### PROBLEM TO WORK ON
Make an exact copy of the entries that come next.

### Extracted records
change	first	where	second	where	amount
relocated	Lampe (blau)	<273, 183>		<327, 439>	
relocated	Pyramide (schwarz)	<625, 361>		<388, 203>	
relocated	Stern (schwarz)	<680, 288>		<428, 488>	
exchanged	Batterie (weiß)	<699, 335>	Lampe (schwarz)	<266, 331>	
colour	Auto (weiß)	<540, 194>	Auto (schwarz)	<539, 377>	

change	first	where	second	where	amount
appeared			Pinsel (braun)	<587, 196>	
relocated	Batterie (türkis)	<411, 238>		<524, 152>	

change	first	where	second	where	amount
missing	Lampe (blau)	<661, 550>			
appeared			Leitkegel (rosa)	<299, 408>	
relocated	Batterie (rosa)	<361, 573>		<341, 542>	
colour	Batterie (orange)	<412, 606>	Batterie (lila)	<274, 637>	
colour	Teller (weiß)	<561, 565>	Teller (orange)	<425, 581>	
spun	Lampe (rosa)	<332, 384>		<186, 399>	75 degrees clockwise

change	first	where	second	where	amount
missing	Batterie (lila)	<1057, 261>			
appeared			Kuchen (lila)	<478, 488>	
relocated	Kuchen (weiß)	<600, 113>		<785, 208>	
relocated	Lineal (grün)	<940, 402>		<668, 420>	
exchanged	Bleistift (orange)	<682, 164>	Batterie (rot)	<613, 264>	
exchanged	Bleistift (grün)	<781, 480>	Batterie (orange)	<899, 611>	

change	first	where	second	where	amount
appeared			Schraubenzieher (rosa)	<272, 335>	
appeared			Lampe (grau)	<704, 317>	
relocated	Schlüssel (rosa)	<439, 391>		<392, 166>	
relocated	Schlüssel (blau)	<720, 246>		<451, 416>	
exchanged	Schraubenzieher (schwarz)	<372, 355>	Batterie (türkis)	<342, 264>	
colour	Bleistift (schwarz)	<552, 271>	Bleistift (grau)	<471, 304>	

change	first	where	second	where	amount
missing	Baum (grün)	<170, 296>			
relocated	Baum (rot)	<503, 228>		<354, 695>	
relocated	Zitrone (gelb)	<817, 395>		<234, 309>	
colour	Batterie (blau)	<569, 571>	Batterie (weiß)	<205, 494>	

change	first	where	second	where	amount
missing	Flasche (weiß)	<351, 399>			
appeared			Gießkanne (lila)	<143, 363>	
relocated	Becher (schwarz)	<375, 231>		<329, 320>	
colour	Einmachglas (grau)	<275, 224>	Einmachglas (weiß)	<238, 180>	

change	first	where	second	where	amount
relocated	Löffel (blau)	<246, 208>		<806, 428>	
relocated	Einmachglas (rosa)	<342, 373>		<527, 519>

### RESULT OF THIS TASK
change	first	where	second	where	amount
relocated	Lampe (blau)	<273, 183>		<327, 439>	
relocated	Pyramide (schwarz)	<625, 361>		<388, 203>	
relocated	Stern (schwarz)	<680, 288>		<428, 488>	
exchanged	Batterie (weiß)	<699, 335>	Lampe (schwarz)	<266, 331>	
colour	Auto (weiß)	<540, 194>	Auto (schwarz)	<539, 377>	

change	first	where	second	where	amount
appeared			Pinsel (braun)	<587, 196>	
relocated	Batterie (türkis)	<411, 238>		<524, 152>	

change	first	where	second	where	amount
missing	Lampe (blau)	<661, 550>			
appeared			Leitkegel (rosa)	<299, 408>	
relocated	Batterie (rosa)	<361, 573>		<341, 542>	
colour	Batterie (orange)	<412, 606>	Batterie (lila)	<274, 637>	
colour	Teller (weiß)	<561, 565>	Teller (orange)	<425, 581>	
spun	Lampe (rosa)	<332, 384>		<186, 399>	75 degrees clockwise

change	first	where	second	where	amount
missing	Batterie (lila)	<1057, 261>			
appeared			Kuchen (lila)	<478, 488>	
relocated	Kuchen (weiß)	<600, 113>		<785, 208>	
relocated	Lineal (grün)	<940, 402>		<668, 420>	
exchanged	Bleistift (orange)	<682, 164>	Batterie (rot)	<613, 264>	
exchanged	Bleistift (grün)	<781, 480>	Batterie (orange)	<899, 611>	

change	first	where	second	where	amount
appeared			Schraubenzieher (rosa)	<272, 335>	
appeared			Lampe (grau)	<704, 317>	
relocated	Schlüssel (rosa)	<439, 391>		<392, 166>	
relocated	Schlüssel (blau)	<720, 246>		<451, 416>	
exchanged	Schraubenzieher (schwarz)	<372, 355>	Batterie (türkis)	<342, 264>	
colour	Bleistift (schwarz)	<552, 271>	Bleistift (grau)	<471, 304>	

change	first	where	second	where	amount
missing	Baum (grün)	<170, 296>			
relocated	Baum (rot)	<503, 228>		<354, 695>	
relocated	Zitrone (gelb)	<817, 395>		<234, 309>	
colour	Batterie (blau)	<569, 571>	Batterie (weiß)	<205, 494>	

change	first	where	second	where	amount
missing	Flasche (weiß)	<351, 399>			
appeared			Gießkanne (lila)	<143, 363>	
relocated	Becher (schwarz)	<375, 231>		<329, 320>	
colour	Einmachglas (grau)	<275, 224>	Einmachglas (weiß)	<238, 180>	

change	first	where	second	where	amount
relocated	Löffel (blau)	<246, 208>		<806, 428>	
relocated	Einmachglas (rosa)	<342, 373>		<527, 519>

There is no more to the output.